* **Materials provided**:

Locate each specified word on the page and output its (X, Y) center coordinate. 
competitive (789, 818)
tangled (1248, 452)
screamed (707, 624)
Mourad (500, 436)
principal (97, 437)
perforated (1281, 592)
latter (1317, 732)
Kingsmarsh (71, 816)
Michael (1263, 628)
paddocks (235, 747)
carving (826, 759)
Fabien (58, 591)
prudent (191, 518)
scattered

* **Task prompt**: Copy the material from the line containing "Kingsmarsh (71, 816)" through the end, substituting "meadows" for "paddocks" and leaving everything else as it is.

* **In response**:
Kingsmarsh (71, 816)
Michael (1263, 628)
meadows (235, 747)
carving (826, 759)
Fabien (58, 591)
prudent (191, 518)
scattered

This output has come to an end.